Return the data below exactly, but only from the line containing "D1: schottky BAT85 (A MIC, K GND) -> none" through the line containing "C7: 4700uF (plus", with both of those lines included.

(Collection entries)
☆ ☆ ☆

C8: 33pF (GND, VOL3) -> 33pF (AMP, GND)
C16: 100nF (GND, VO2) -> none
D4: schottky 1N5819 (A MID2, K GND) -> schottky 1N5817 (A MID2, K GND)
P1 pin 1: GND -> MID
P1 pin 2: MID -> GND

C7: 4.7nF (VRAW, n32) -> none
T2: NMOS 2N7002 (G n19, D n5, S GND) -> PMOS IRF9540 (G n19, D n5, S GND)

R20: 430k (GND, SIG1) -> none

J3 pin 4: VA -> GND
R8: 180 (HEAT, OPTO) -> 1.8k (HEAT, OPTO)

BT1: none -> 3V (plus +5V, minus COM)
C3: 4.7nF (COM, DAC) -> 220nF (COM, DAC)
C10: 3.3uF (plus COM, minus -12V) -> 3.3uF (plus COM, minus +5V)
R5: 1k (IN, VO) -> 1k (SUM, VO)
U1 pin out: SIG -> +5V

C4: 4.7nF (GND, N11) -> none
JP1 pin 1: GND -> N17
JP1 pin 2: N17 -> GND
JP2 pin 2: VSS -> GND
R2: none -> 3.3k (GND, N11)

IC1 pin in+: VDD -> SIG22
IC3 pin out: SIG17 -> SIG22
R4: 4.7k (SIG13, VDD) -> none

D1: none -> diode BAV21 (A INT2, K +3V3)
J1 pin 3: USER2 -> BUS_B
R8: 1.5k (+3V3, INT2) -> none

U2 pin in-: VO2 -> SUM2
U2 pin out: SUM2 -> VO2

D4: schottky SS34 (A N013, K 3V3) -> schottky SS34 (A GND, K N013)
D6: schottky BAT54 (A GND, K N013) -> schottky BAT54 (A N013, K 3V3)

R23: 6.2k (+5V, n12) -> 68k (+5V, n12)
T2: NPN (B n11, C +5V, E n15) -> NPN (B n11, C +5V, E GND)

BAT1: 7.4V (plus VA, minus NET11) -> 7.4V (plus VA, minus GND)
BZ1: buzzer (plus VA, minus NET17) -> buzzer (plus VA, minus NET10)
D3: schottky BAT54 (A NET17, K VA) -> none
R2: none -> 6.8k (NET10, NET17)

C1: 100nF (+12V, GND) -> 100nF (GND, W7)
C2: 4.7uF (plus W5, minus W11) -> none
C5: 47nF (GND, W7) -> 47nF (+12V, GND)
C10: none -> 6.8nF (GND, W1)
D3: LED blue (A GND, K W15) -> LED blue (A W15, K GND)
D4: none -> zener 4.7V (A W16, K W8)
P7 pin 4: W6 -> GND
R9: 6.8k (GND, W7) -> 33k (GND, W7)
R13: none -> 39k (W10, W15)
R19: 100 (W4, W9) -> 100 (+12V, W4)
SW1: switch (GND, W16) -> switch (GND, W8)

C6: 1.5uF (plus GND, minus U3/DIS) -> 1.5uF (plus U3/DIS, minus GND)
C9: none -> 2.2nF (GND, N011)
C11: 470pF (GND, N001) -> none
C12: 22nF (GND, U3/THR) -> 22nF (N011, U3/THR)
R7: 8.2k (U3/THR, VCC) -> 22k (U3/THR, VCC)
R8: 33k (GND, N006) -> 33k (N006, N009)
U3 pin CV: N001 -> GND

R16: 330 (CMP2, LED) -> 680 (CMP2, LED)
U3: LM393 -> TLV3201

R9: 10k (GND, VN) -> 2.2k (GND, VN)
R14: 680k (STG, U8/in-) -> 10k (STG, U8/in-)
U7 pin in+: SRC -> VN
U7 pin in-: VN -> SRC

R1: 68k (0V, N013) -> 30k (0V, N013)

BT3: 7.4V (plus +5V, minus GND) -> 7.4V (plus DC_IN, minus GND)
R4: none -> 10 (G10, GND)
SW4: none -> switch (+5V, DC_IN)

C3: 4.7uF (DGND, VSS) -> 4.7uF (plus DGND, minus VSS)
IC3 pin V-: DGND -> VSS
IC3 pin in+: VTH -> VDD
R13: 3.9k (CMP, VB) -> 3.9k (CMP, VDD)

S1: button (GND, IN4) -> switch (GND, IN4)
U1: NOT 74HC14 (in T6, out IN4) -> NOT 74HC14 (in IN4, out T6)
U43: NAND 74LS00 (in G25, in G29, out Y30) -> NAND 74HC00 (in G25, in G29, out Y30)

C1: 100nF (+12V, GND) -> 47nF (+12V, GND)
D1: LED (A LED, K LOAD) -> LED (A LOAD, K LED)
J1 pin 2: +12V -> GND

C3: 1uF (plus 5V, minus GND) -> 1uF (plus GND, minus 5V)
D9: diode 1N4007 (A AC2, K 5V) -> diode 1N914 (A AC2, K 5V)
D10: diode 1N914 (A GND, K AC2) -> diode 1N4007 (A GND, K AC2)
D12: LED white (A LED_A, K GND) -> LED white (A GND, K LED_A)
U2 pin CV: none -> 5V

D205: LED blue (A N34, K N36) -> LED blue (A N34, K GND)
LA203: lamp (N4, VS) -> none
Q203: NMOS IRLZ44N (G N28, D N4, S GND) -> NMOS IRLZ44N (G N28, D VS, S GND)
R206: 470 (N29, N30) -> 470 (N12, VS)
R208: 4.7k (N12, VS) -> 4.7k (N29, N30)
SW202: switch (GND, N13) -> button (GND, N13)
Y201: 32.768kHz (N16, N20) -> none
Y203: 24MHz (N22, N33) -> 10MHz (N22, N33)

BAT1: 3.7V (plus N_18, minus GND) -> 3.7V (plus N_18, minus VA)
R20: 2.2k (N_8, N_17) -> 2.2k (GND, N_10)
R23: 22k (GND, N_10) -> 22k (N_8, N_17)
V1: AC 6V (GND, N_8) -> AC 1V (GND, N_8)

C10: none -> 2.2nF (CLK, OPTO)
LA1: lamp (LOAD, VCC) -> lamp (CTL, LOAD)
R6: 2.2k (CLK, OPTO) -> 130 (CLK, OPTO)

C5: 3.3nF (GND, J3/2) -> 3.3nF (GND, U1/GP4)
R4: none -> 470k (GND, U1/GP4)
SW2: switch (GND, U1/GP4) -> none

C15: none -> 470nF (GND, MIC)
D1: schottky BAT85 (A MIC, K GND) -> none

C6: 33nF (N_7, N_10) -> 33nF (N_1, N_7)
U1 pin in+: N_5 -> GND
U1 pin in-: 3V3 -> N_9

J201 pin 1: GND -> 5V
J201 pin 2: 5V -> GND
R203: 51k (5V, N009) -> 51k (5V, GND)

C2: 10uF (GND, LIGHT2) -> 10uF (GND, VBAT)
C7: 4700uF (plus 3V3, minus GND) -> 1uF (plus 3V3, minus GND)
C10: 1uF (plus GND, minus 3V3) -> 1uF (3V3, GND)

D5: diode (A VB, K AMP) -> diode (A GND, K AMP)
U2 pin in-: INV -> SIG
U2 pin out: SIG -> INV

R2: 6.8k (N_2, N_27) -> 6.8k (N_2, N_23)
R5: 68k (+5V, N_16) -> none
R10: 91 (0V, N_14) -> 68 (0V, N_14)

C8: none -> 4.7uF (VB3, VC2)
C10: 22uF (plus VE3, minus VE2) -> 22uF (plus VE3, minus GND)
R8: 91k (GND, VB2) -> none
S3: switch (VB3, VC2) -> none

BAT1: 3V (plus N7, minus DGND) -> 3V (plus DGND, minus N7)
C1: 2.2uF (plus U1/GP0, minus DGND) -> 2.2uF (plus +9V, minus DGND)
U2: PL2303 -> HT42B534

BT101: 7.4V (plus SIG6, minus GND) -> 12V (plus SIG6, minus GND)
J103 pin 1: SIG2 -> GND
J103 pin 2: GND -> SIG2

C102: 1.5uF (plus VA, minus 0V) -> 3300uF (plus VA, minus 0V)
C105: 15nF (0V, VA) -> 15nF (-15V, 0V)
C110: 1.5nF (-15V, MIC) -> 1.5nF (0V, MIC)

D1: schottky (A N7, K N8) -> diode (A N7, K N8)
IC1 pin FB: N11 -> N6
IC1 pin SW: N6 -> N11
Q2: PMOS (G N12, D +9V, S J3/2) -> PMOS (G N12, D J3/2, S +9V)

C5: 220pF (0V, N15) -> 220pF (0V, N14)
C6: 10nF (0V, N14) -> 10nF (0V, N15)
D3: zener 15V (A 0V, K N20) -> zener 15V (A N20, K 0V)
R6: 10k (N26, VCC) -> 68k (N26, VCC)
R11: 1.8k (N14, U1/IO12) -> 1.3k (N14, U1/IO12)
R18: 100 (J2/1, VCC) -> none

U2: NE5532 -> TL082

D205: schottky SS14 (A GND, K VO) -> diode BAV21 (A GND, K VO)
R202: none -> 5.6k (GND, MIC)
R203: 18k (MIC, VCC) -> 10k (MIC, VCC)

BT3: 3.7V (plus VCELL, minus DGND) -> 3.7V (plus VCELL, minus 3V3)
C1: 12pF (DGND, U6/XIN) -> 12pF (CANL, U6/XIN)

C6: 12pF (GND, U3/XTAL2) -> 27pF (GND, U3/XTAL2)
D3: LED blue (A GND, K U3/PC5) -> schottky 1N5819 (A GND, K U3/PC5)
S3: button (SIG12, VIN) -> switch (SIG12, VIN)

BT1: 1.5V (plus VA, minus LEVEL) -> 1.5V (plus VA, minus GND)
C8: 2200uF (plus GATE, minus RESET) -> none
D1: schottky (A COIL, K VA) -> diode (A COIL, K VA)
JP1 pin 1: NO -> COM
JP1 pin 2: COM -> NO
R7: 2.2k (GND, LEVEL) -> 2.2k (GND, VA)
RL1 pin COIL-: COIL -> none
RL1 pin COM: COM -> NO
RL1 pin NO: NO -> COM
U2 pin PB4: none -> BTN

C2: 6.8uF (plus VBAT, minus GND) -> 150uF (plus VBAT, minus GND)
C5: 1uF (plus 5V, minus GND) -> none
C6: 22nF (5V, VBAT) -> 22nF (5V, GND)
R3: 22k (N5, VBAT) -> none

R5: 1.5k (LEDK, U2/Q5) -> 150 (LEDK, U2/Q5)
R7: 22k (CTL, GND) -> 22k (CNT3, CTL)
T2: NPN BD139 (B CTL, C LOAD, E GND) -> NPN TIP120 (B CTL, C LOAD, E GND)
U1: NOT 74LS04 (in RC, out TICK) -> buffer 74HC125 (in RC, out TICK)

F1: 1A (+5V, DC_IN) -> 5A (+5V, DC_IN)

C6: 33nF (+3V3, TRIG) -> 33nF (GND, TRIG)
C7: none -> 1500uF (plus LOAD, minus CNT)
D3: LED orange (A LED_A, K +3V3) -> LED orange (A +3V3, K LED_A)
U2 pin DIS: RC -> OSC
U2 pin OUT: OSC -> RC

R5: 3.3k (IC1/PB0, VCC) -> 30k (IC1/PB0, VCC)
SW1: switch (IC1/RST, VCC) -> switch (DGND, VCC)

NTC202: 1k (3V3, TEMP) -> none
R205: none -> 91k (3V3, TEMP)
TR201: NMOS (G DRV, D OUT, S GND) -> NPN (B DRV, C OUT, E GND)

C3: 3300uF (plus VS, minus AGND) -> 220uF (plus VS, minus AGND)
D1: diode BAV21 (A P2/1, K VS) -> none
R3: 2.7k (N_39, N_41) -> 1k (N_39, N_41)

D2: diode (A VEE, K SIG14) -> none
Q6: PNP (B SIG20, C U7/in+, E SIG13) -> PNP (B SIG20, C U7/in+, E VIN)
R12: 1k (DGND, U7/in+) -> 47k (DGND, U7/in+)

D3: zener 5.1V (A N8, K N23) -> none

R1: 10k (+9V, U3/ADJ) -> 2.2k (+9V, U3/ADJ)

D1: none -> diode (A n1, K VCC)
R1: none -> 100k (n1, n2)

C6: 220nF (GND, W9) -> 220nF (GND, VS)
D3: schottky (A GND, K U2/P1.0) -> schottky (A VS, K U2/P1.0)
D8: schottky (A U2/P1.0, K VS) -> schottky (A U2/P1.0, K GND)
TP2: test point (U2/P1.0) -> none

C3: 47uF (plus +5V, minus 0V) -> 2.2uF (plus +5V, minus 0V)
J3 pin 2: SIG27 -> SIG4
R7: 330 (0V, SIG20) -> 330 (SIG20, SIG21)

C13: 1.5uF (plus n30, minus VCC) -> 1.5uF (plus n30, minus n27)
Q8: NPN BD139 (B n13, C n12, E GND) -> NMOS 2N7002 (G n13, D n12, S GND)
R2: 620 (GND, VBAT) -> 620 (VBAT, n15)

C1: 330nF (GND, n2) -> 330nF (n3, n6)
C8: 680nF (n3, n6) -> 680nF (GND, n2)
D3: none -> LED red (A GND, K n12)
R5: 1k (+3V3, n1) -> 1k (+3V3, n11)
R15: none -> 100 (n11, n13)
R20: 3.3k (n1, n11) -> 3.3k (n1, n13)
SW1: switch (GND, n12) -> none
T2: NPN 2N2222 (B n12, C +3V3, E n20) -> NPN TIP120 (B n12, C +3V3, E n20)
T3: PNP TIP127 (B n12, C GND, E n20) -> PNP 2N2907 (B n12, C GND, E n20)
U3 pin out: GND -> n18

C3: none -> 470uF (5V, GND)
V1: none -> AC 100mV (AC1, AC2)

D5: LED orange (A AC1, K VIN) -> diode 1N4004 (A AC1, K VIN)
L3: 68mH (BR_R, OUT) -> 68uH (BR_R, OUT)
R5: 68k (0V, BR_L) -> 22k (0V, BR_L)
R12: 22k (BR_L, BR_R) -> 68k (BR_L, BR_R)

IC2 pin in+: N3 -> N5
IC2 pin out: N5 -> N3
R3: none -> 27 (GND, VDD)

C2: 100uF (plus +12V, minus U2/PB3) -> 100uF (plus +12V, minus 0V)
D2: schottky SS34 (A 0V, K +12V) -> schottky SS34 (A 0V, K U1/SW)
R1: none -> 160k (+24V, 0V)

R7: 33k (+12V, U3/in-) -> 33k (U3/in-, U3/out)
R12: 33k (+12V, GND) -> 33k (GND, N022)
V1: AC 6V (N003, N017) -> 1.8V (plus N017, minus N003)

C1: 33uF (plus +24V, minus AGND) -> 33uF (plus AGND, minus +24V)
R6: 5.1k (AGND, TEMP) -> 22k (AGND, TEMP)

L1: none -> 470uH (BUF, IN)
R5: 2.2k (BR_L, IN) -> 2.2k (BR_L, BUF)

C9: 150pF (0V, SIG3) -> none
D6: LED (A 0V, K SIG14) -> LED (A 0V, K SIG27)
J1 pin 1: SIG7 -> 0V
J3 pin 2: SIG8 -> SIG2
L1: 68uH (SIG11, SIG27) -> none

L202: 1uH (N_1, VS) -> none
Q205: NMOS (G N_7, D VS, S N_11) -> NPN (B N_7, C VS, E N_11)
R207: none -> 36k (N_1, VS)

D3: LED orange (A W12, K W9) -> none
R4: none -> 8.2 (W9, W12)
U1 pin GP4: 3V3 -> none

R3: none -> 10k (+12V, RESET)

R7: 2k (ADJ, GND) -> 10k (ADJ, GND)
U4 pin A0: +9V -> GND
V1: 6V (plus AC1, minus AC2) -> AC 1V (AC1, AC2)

☆ ☆ ☆

Finished exercise →
D1: schottky BAT85 (A MIC, K GND) -> none

C6: 33nF (N_7, N_10) -> 33nF (N_1, N_7)
U1 pin in+: N_5 -> GND
U1 pin in-: 3V3 -> N_9

J201 pin 1: GND -> 5V
J201 pin 2: 5V -> GND
R203: 51k (5V, N009) -> 51k (5V, GND)

C2: 10uF (GND, LIGHT2) -> 10uF (GND, VBAT)
C7: 4700uF (plus 3V3, minus GND) -> 1uF (plus 3V3, minus GND)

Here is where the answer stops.